» WHAT YOU NEED TO DO
Among the lines below, take the one holding "C202: 15uF (plus", the one holding "R216: 30k (U205/OUT, n12)", and all lines between them. Set them down exactly.

» DATA FOR PROCESSING
:::::
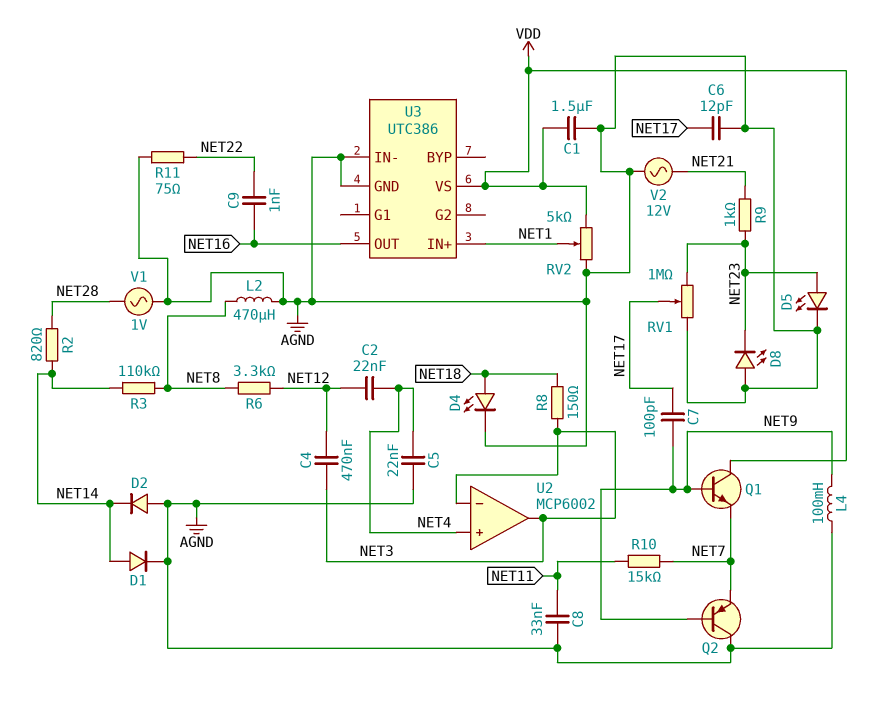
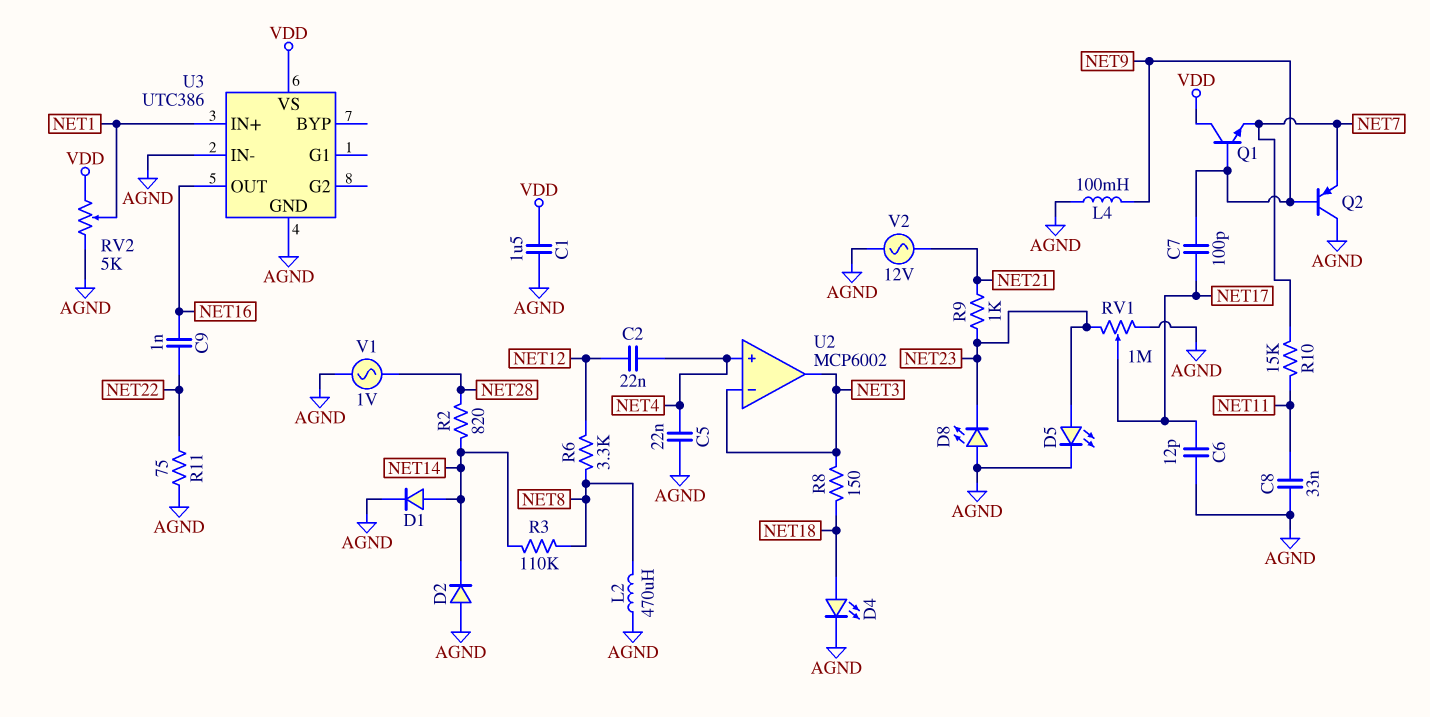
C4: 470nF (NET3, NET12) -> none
:::::
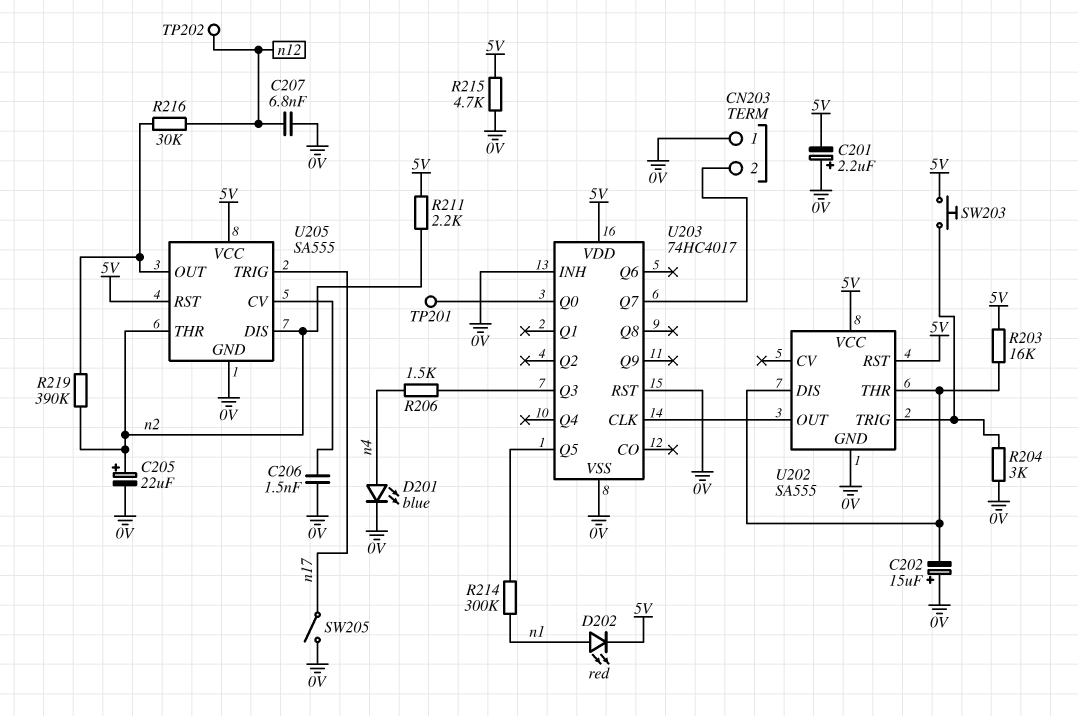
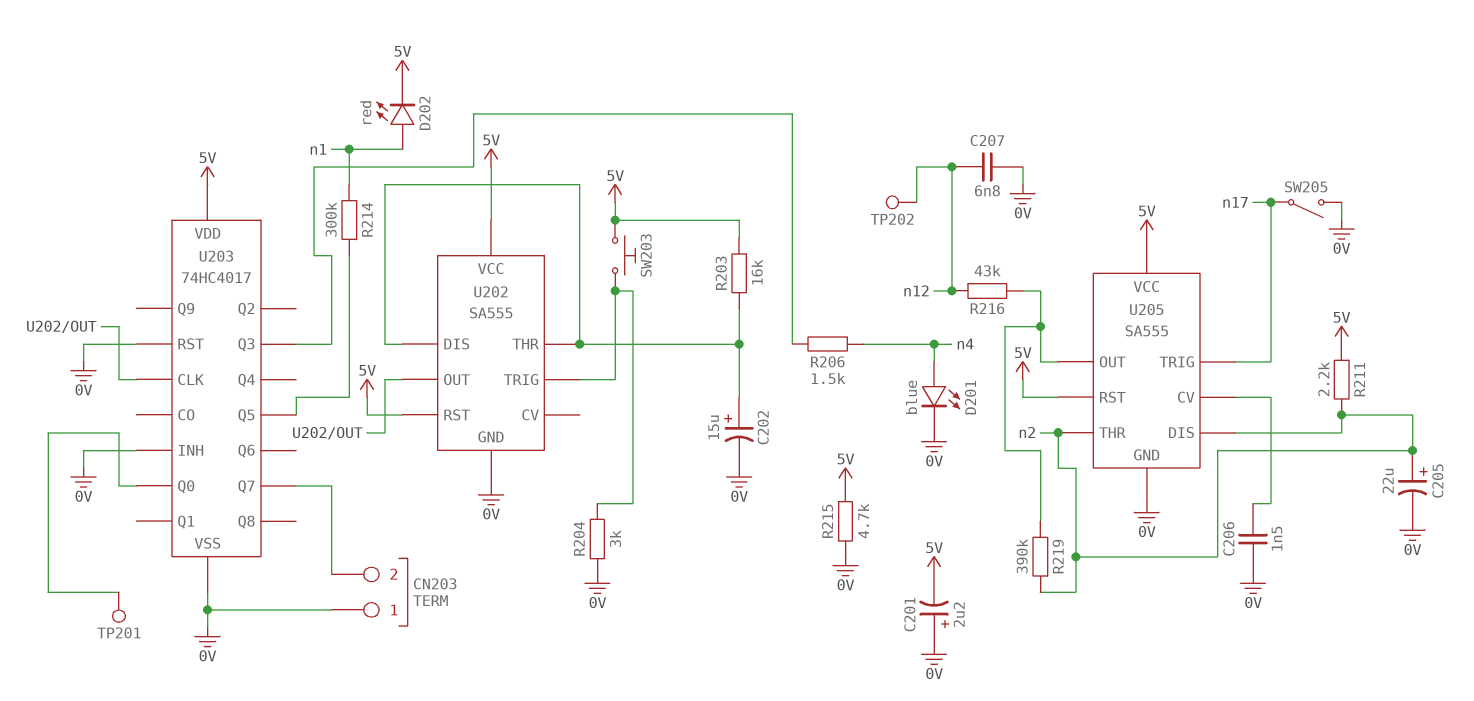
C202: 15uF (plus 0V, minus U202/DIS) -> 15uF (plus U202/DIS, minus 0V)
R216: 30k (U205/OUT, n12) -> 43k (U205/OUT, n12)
:::::
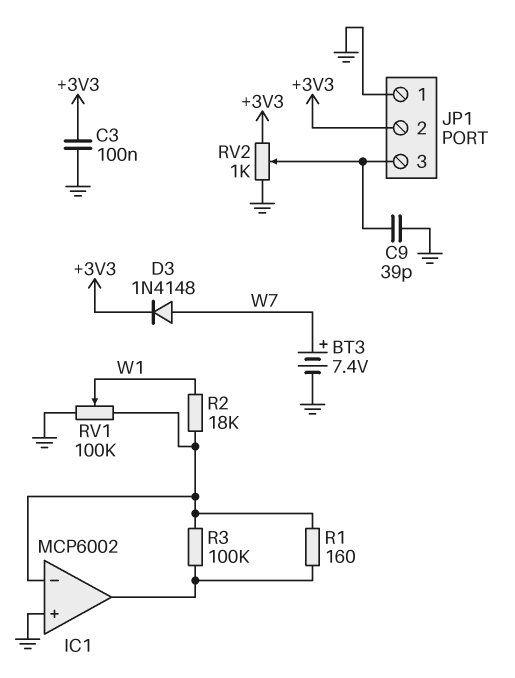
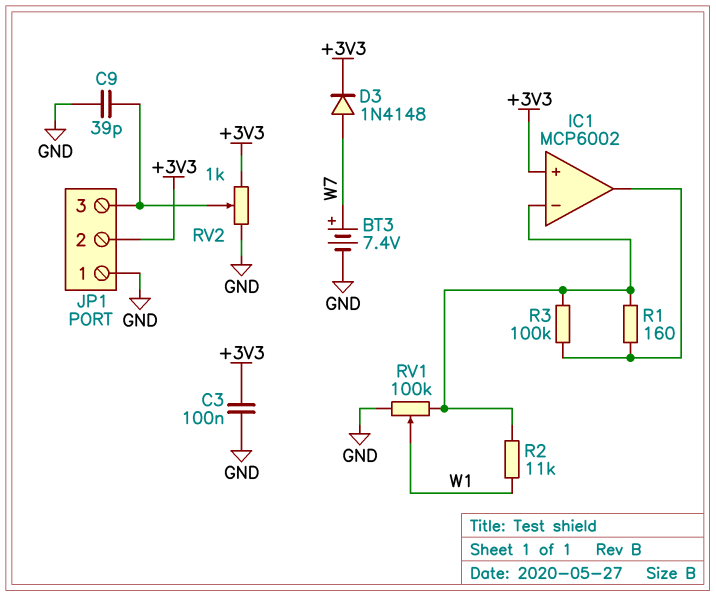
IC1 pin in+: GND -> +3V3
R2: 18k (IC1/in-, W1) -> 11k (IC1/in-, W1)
:::::
» RESPONSE BELOW
C202: 15uF (plus 0V, minus U202/DIS) -> 15uF (plus U202/DIS, minus 0V)
R216: 30k (U205/OUT, n12) -> 43k (U205/OUT, n12)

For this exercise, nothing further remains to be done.